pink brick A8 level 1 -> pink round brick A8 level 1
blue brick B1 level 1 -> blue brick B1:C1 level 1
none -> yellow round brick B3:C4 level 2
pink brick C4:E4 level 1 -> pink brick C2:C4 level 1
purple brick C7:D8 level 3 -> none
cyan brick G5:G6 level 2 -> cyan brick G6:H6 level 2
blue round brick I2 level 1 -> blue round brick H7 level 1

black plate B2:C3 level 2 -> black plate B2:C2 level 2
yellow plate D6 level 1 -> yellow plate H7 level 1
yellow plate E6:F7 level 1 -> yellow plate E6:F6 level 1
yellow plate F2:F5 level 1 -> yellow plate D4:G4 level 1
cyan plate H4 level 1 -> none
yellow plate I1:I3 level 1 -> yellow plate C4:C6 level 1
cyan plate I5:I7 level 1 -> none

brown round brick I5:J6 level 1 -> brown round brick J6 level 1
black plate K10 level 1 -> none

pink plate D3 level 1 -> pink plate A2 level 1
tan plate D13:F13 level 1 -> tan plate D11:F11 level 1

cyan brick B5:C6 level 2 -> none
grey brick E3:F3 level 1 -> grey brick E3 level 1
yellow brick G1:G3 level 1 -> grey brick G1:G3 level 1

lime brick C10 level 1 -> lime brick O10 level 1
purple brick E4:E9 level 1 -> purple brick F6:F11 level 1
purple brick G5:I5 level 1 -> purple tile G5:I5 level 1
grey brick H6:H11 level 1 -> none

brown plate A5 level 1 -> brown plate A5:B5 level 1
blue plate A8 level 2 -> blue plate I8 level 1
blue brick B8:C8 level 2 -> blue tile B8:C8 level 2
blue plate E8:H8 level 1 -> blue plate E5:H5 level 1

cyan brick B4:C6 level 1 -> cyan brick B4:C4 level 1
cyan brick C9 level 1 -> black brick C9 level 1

____

WORK REQUIRED:
Find and copy each line of the data where "blue" is present.

RESULT FOR THIS EXERCISE:
blue brick B1 level 1 -> blue brick B1:C1 level 1
blue round brick I2 level 1 -> blue round brick H7 level 1
blue plate A8 level 2 -> blue plate I8 level 1
blue brick B8:C8 level 2 -> blue tile B8:C8 level 2
blue plate E8:H8 level 1 -> blue plate E5:H5 level 1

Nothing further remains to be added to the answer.